[TASK INSTRUCTIONS]:
Verbatim copy, images omitted: return the full listing.

[EXCERPTED DATA]:
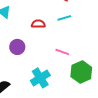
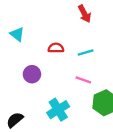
cyan line: (64, 18) -> (86, 53), moved

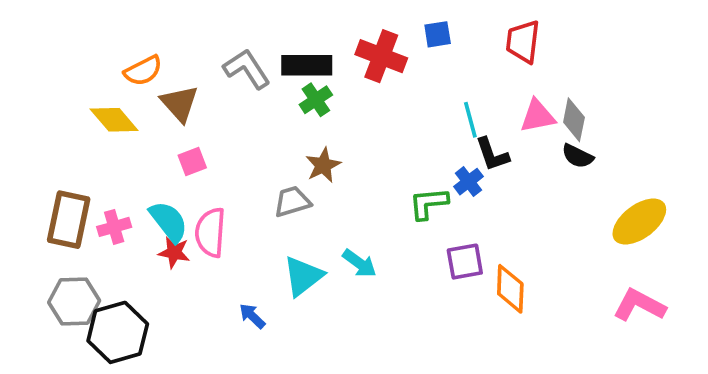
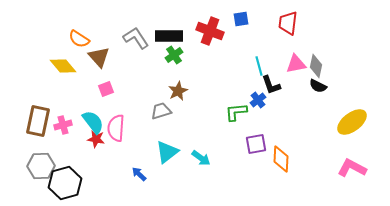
orange semicircle: (143, 71) -> (79, 39), turned 60
cyan arrow: (359, 263) -> (201, 158), moved

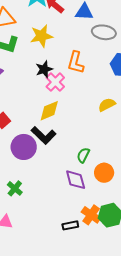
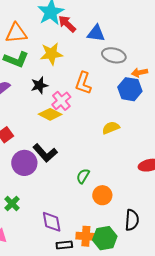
black star: (44, 69) -> (39, 85), moved
yellow diamond: (49, 111) -> (50, 114), moved, turned 45
purple diamond: (76, 180) -> (52, 222), moved
orange cross: (91, 215) -> (86, 236), turned -36

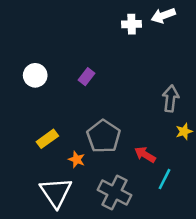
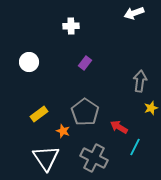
white cross: (132, 24) -> (71, 26), moved
purple rectangle: (86, 77) -> (85, 63), moved

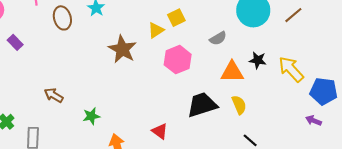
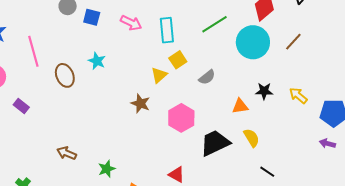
gray semicircle: (218, 38) -> (207, 77), moved
brown star: (122, 49) -> (140, 103), moved, size x0.7
pink hexagon: (178, 60) -> (181, 118), moved
yellow arrow: (291, 69) -> (298, 96), size x0.7
orange triangle: (232, 72) -> (240, 106), size x0.7

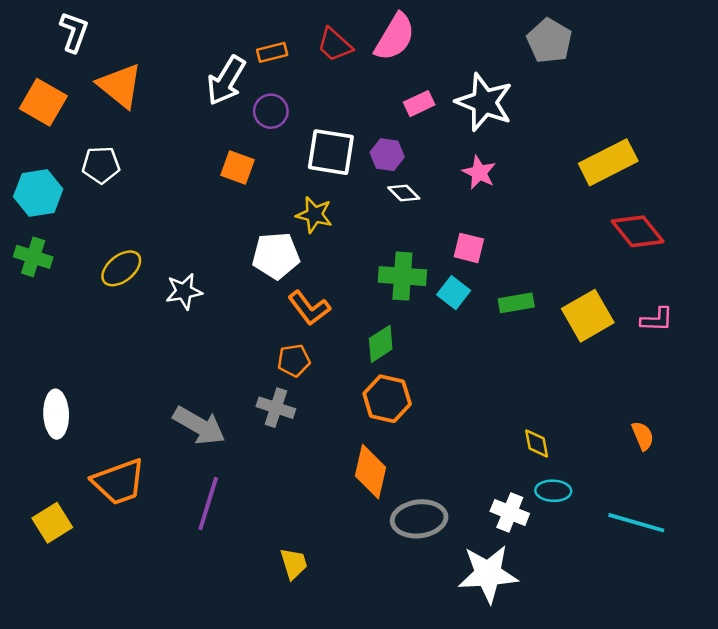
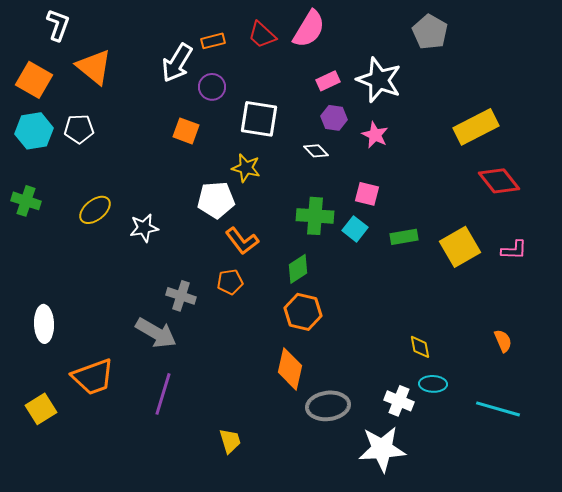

[TASK SOLUTION]:
cyan line: (64, 18) -> (86, 53), moved

orange semicircle: (143, 71) -> (79, 39), turned 60
cyan arrow: (359, 263) -> (201, 158), moved

black star: (44, 69) -> (39, 85), moved
yellow diamond: (49, 111) -> (50, 114), moved, turned 45
purple diamond: (76, 180) -> (52, 222), moved
orange cross: (91, 215) -> (86, 236), turned -36

white cross: (132, 24) -> (71, 26), moved
purple rectangle: (86, 77) -> (85, 63), moved

gray semicircle: (218, 38) -> (207, 77), moved
brown star: (122, 49) -> (140, 103), moved, size x0.7
pink hexagon: (178, 60) -> (181, 118), moved
yellow arrow: (291, 69) -> (298, 96), size x0.7
orange triangle: (232, 72) -> (240, 106), size x0.7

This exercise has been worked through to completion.